Material to process:
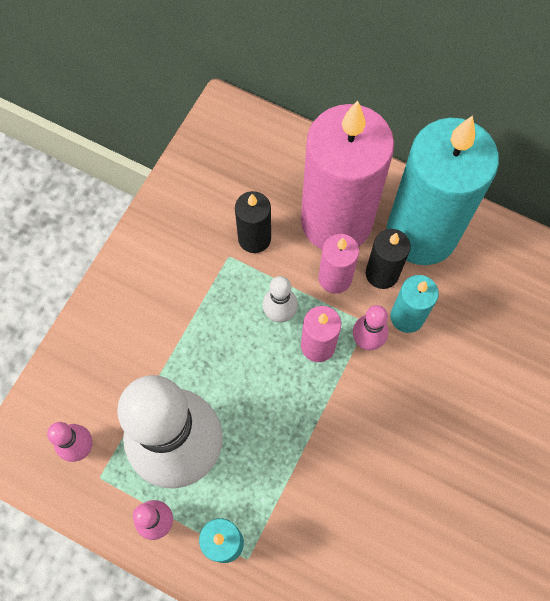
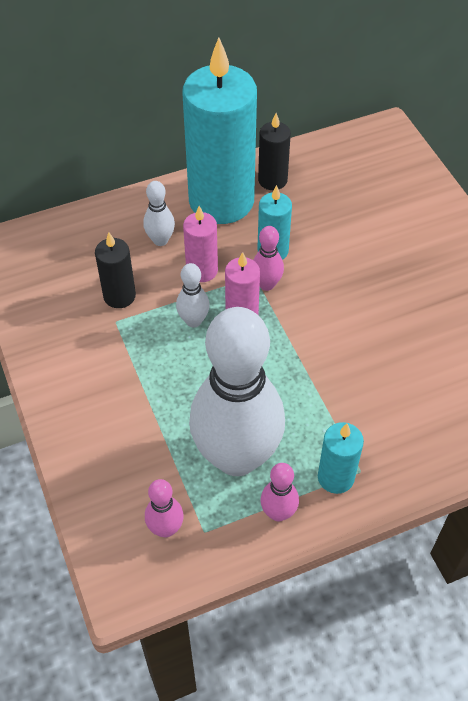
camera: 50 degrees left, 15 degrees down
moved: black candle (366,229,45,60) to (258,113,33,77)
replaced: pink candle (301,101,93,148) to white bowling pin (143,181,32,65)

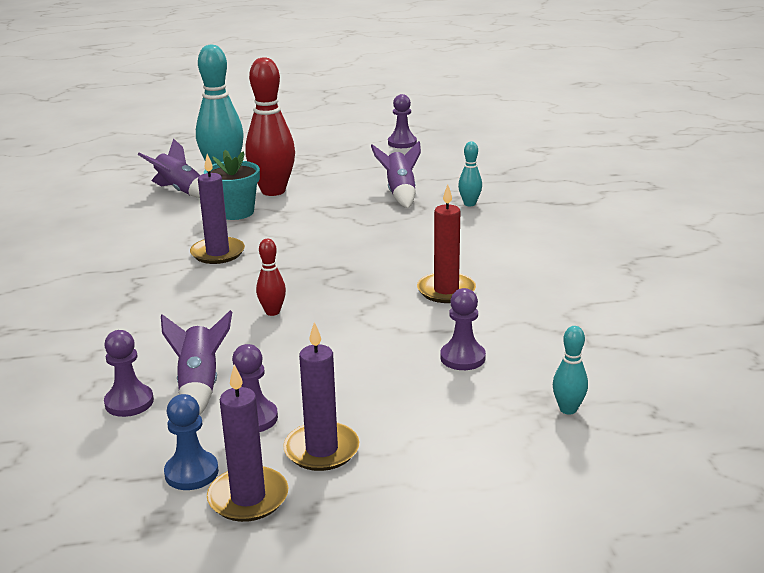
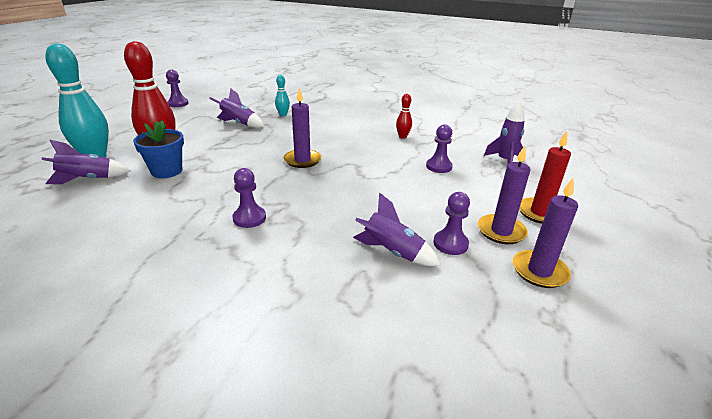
camera: 60 degrees left, 5 degrees up
removed: blue pawn (164,394,55,96)
moved: purple pawn (104,330,50,87) to (233,168,33,60); purple candle (190,154,55,110) to (284,88,37,80); red bowling pin (256,239,30,77) to (396,94,16,45); red candle (417,184,59,119) to (519,131,52,93)
replaced: turquoise bowling pin (553,326,35,89) to purple rocket (484,101,41,63)
recoloured: turquoise flower pot (204,150,56,70) to blue flower pot (133,120,51,58)

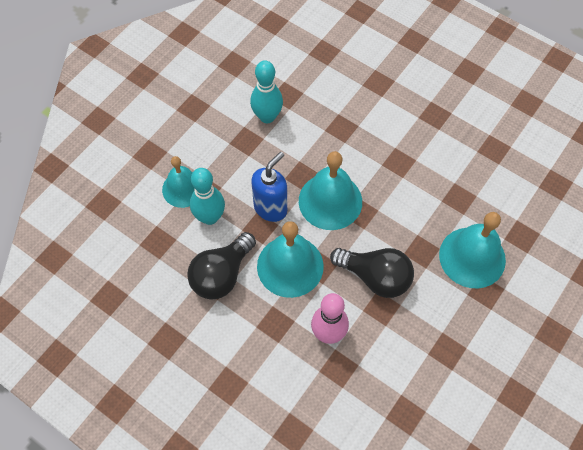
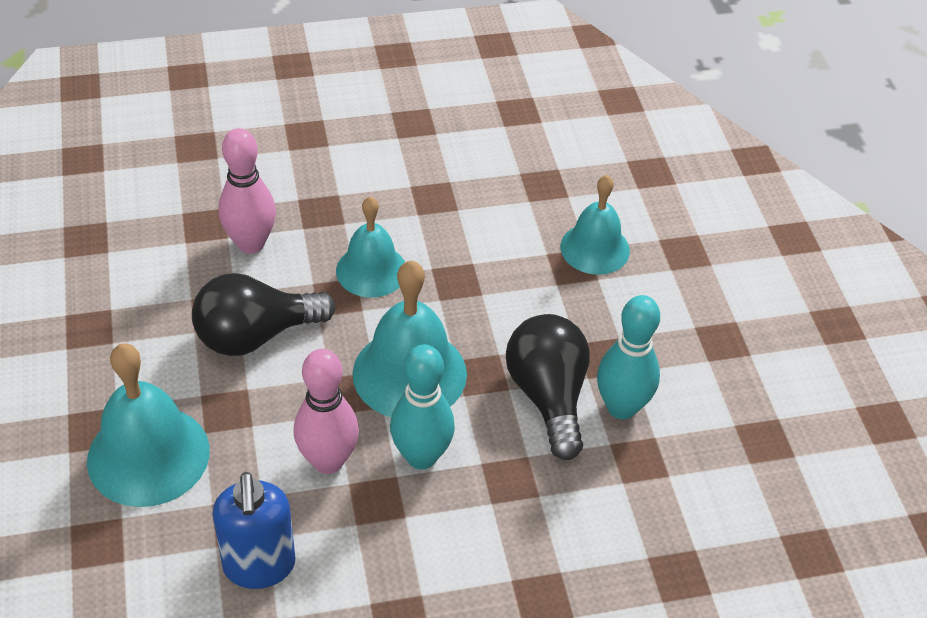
camera: 130 degrees right, 15 degrees down
added: pink bowling pin (294,349,65,125)
moved: black light bulb (187,232,69,67) to (506,314,84,146); turquoise bowling pin (190,168,35,57) to (390,344,65,125); blue soap dispenser (251,152,36,70) to (213,472,82,117)
resized: turquoise bell (257,221,67,77) = (336,196,69,102) x0.66

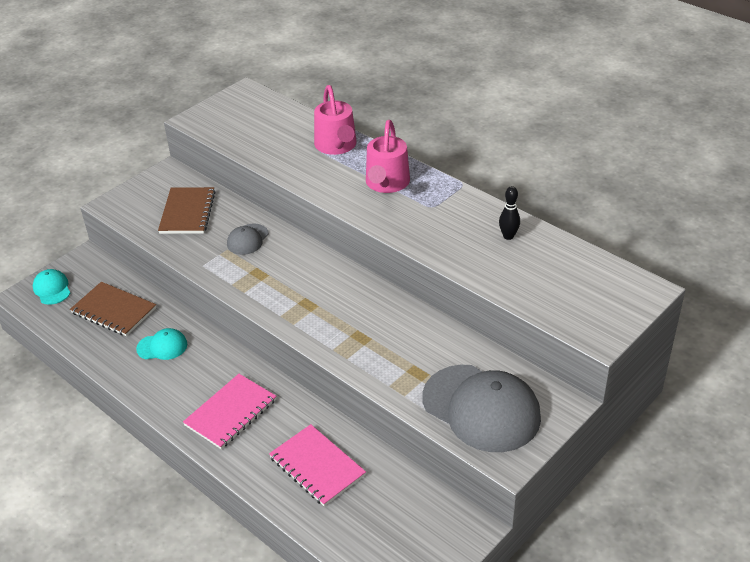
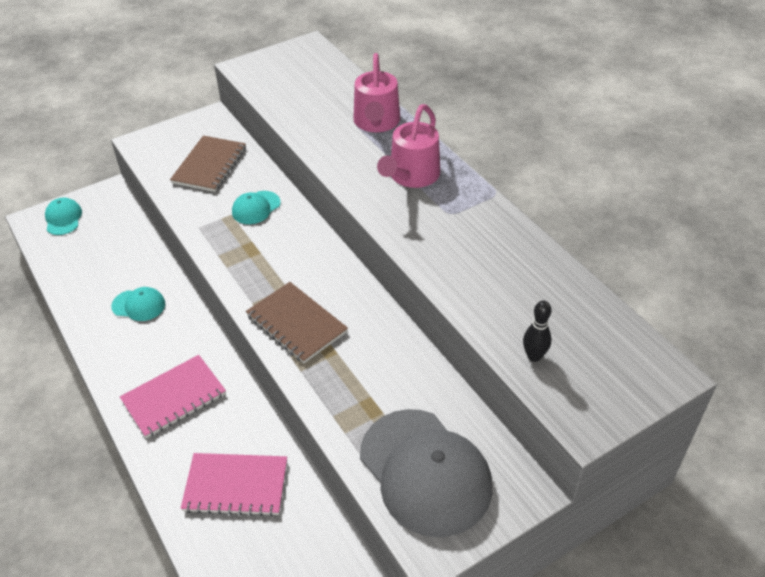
camera: 15 degrees right, 5 degrees up
moved: brown notebook (70,282,86,54) to (246,282,102,81); black bowling pin (499,186,21,54) to (523,301,28,61)
recoloured: grey cap (227,224,42,31) to turquoise cap (232,191,49,33)
turned: pink notebook (269,424,97,82) = (181,453,106,63) 60 degrees counterclockwise

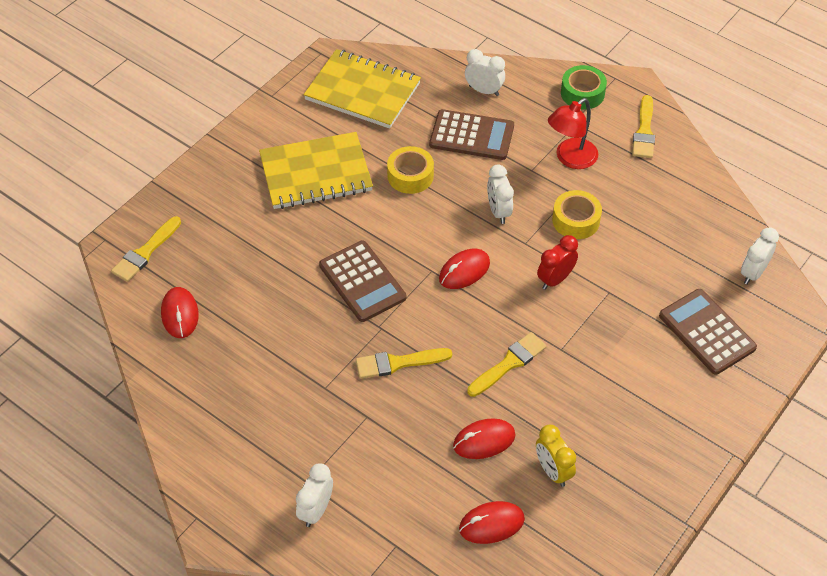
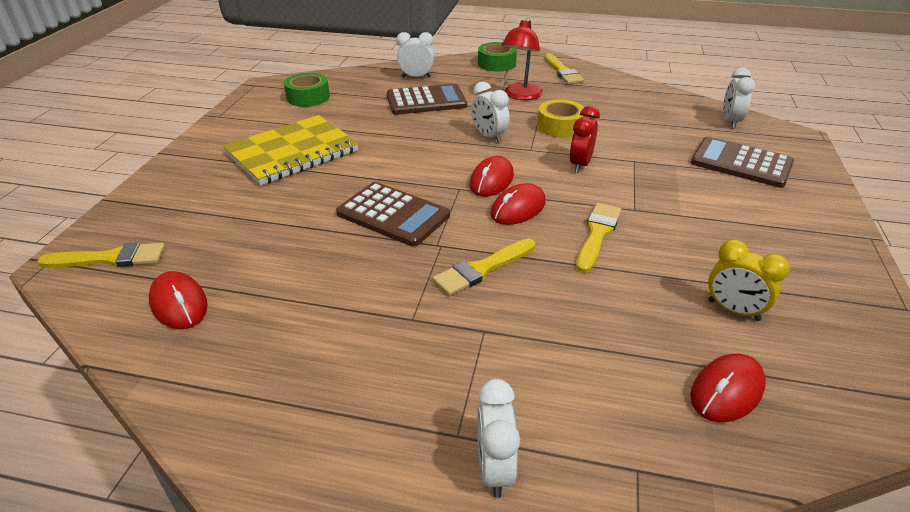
camera: 25 degrees left, 15 degrees down
removed: yellow tape (387,146,47,48)
moved: red mouse (453,418,62,41) to (490,183,56,42)
replaced: yellow notebook (304,49,117,80) to green tape (284,73,46,34)
turned: yellow brush (111,216,70,66) = (37,242,128,26) 105 degrees counterclockwise

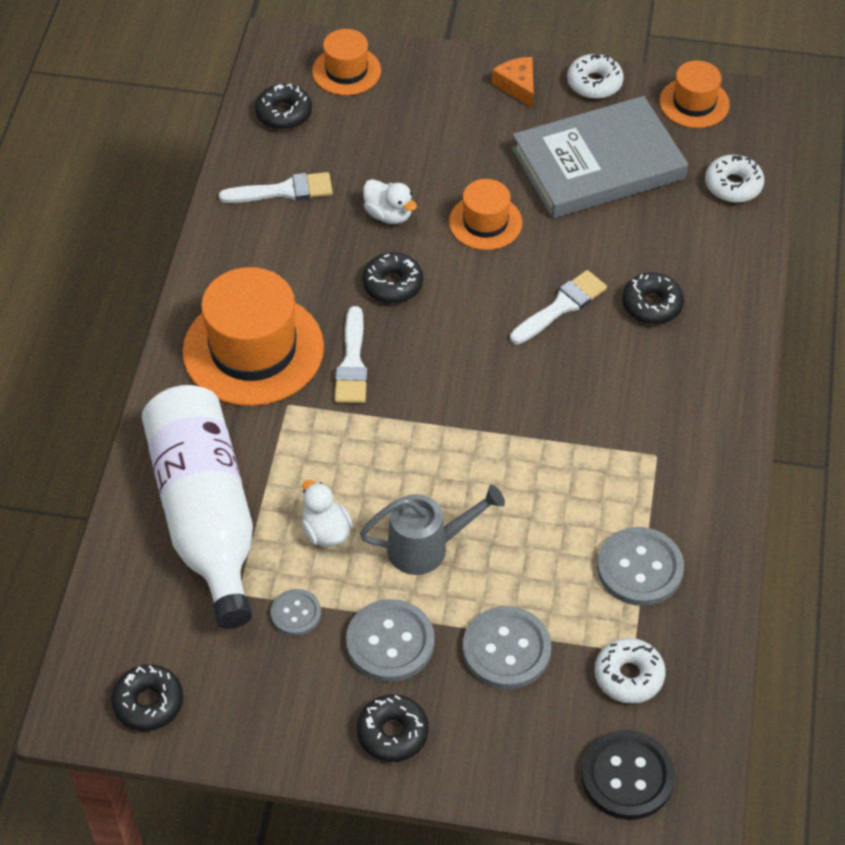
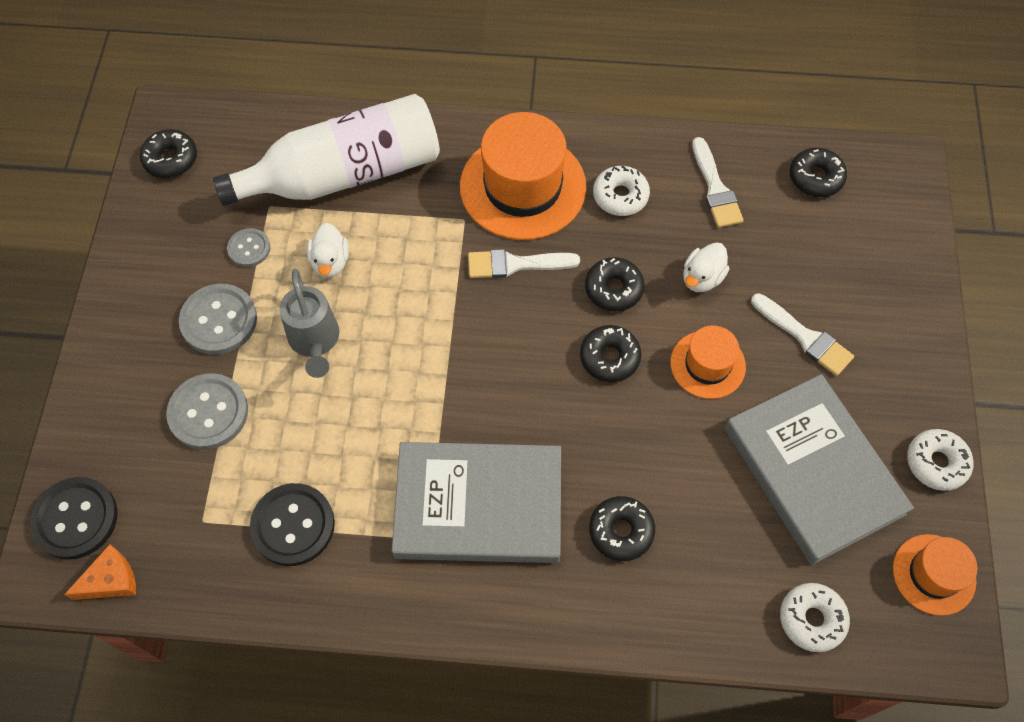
camera: 85 degrees right, 10 degrees up
removed: orange hat (312,29,69,66)
added: grey book (392,442,169,121)
moved: black donut (357,694,72,68) to (580,325,61,57); orange cheese (492,57,42,51) to (64,544,72,56); white brush (510,270,97,74) to (751,293,103,83); white donut (595,638,71,66) to (593,166,57,50)
recoloured: grey button (597,527,87,79) to black button (250,483,85,83)
turned: white duck (302,480,51,67) = (307,223,42,55) 120 degrees clockwise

What to produce:
All records above are to be repeated exactly, with the images left out.

Written answer:
camera: 50 degrees left, 15 degrees down
moved: black candle (366,229,45,60) to (258,113,33,77)
replaced: pink candle (301,101,93,148) to white bowling pin (143,181,32,65)

camera: 60 degrees left, 5 degrees up
removed: blue pawn (164,394,55,96)
moved: purple pawn (104,330,50,87) to (233,168,33,60); purple candle (190,154,55,110) to (284,88,37,80); red bowling pin (256,239,30,77) to (396,94,16,45); red candle (417,184,59,119) to (519,131,52,93)
replaced: turquoise bowling pin (553,326,35,89) to purple rocket (484,101,41,63)
recoloured: turquoise flower pot (204,150,56,70) to blue flower pot (133,120,51,58)

camera: 130 degrees right, 15 degrees down
added: pink bowling pin (294,349,65,125)
moved: black light bulb (187,232,69,67) to (506,314,84,146); turquoise bowling pin (190,168,35,57) to (390,344,65,125); blue soap dispenser (251,152,36,70) to (213,472,82,117)
resized: turquoise bell (257,221,67,77) = (336,196,69,102) x0.66

camera: 15 degrees right, 5 degrees up
moved: brown notebook (70,282,86,54) to (246,282,102,81); black bowling pin (499,186,21,54) to (523,301,28,61)
recoloured: grey cap (227,224,42,31) to turquoise cap (232,191,49,33)
turned: pink notebook (269,424,97,82) = (181,453,106,63) 60 degrees counterclockwise

camera: 25 degrees left, 15 degrees down
removed: yellow tape (387,146,47,48)
moved: red mouse (453,418,62,41) to (490,183,56,42)
replaced: yellow notebook (304,49,117,80) to green tape (284,73,46,34)
turned: yellow brush (111,216,70,66) = (37,242,128,26) 105 degrees counterclockwise

camera: 85 degrees right, 10 degrees up
removed: orange hat (312,29,69,66)
added: grey book (392,442,169,121)
moved: black donut (357,694,72,68) to (580,325,61,57); orange cheese (492,57,42,51) to (64,544,72,56); white brush (510,270,97,74) to (751,293,103,83); white donut (595,638,71,66) to (593,166,57,50)
recoloured: grey button (597,527,87,79) to black button (250,483,85,83)
turned: white duck (302,480,51,67) = (307,223,42,55) 120 degrees clockwise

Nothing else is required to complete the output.